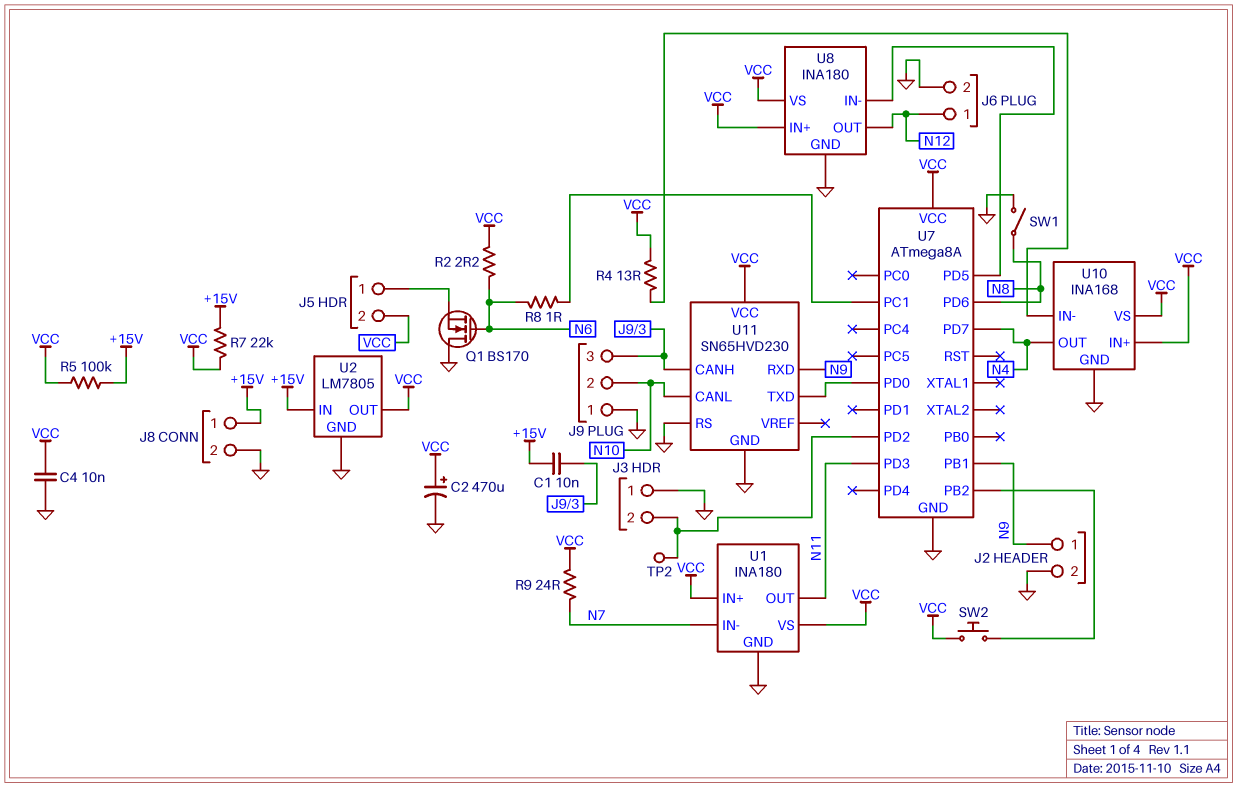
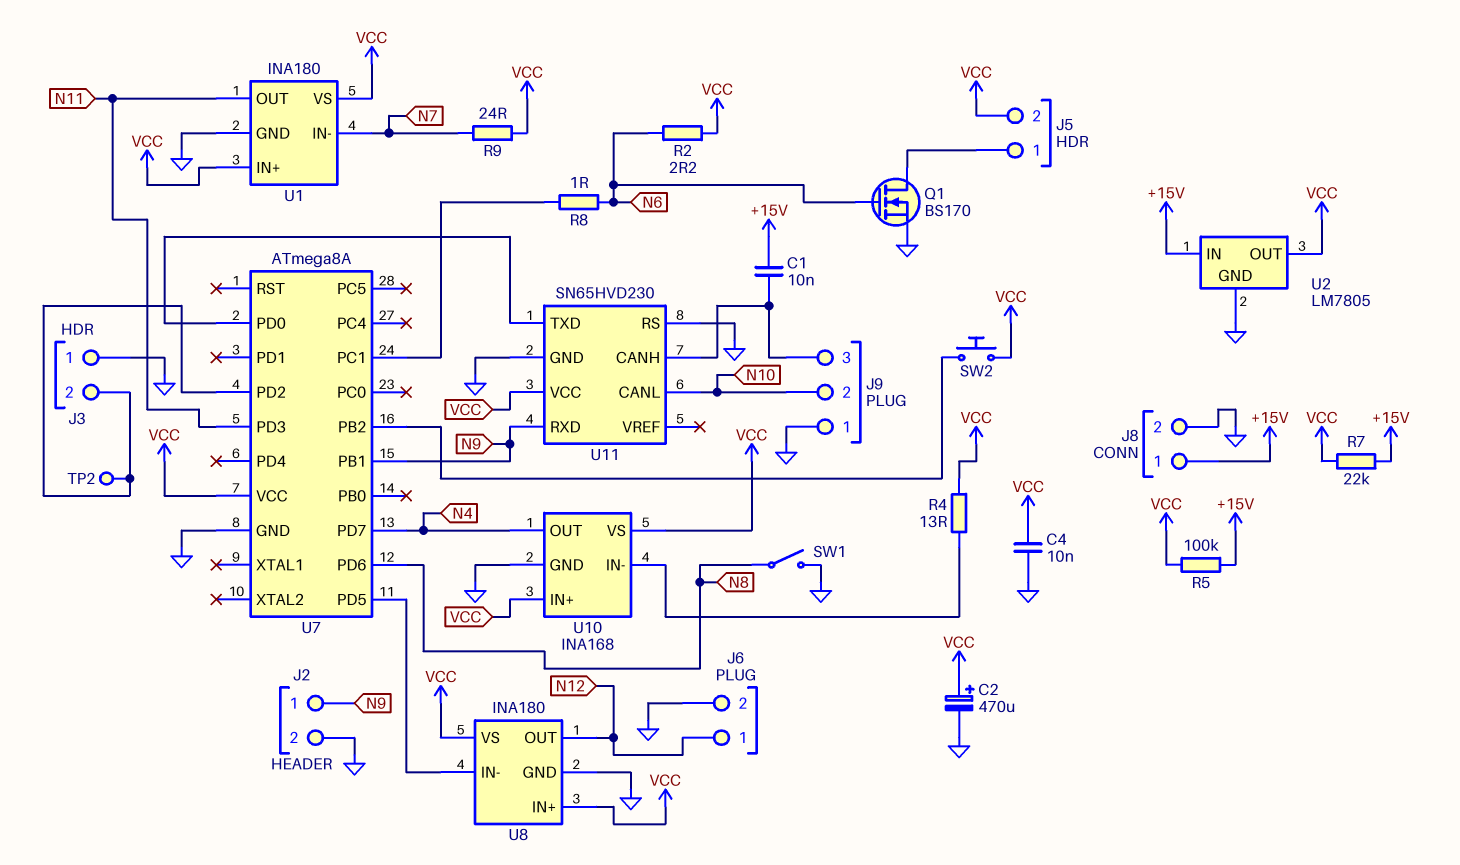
Q1: NMOS BS170 (G N6, D GND, S J5/1) -> NMOS BS170 (G N6, D J5/1, S GND)

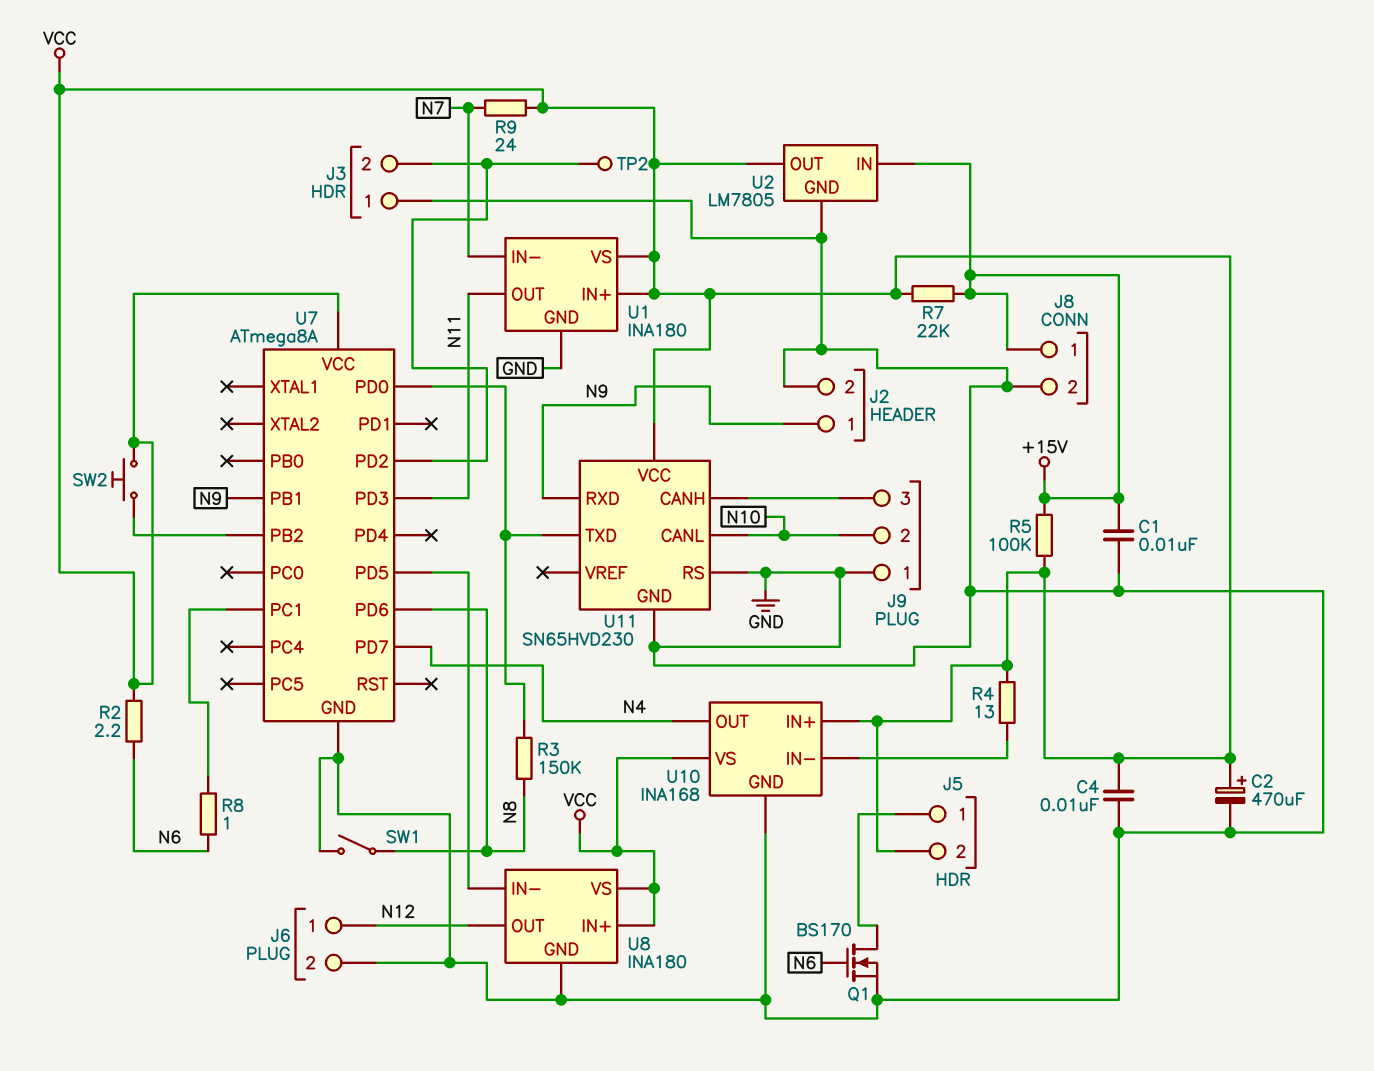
C1: 10nF (+15V, J9/3) -> 10nF (+15V, GND)
R3: none -> 150k (N8, U7/PD0)

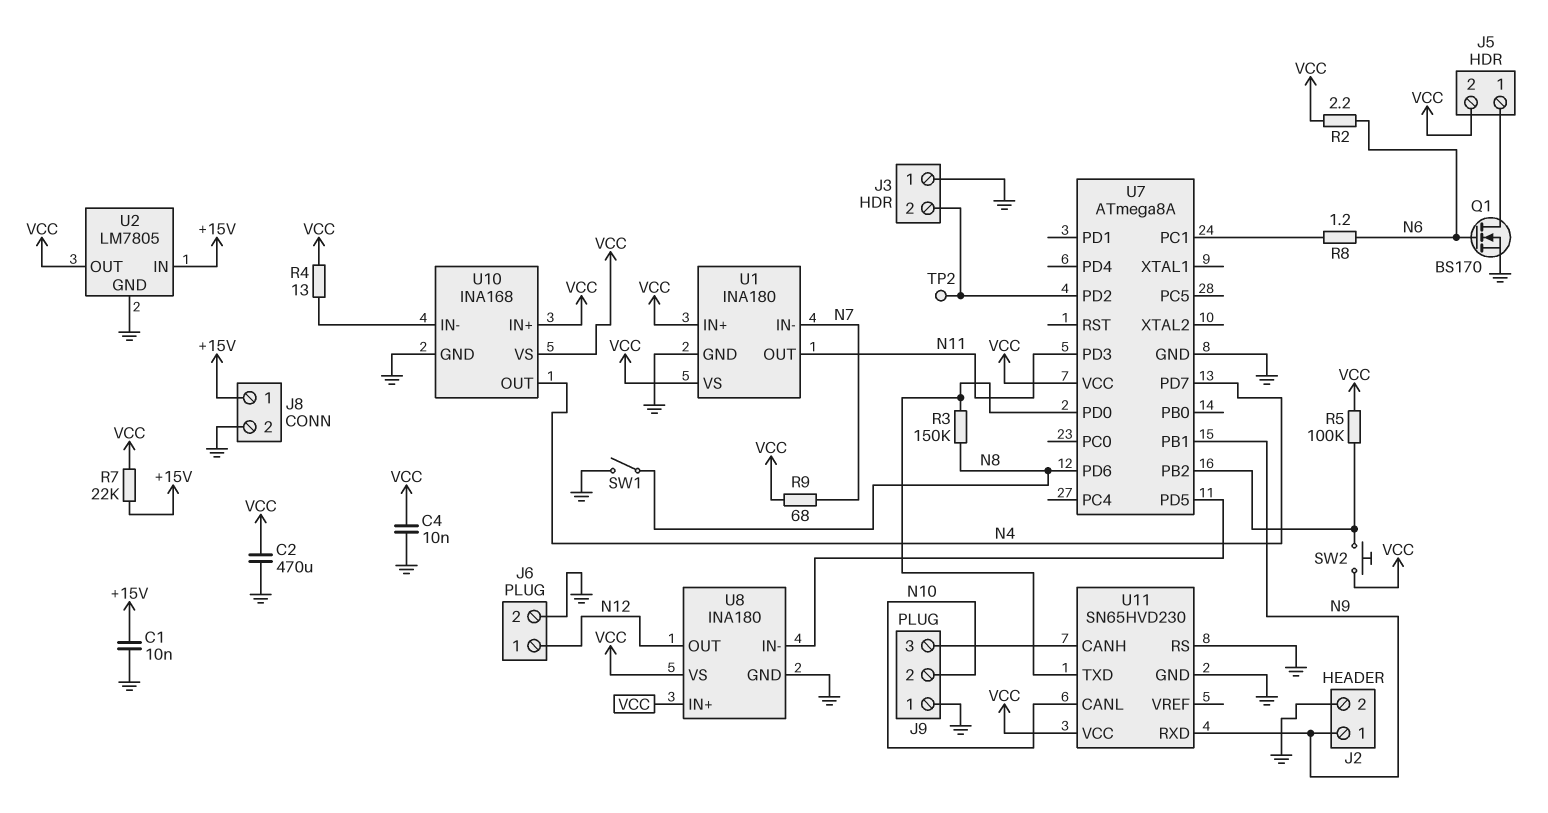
C2: 470uF (plus VCC, minus GND) -> 470uF (GND, VCC)
R5: 100k (+15V, VCC) -> 100k (U7/PB2, VCC)
R8: 1 (N6, U7/PC1) -> 1.2 (N6, U7/PC1)
R9: 24 (N7, VCC) -> 68 (N7, VCC)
---
Every line from the one that holds "C1: 10nF (+15V, J9/3) -> 10nF (+15V, GND)" to the end of the listing should be output exactly, with pictures left out, please.

C1: 10nF (+15V, J9/3) -> 10nF (+15V, GND)
R3: none -> 150k (N8, U7/PD0)

C2: 470uF (plus VCC, minus GND) -> 470uF (GND, VCC)
R5: 100k (+15V, VCC) -> 100k (U7/PB2, VCC)
R8: 1 (N6, U7/PC1) -> 1.2 (N6, U7/PC1)
R9: 24 (N7, VCC) -> 68 (N7, VCC)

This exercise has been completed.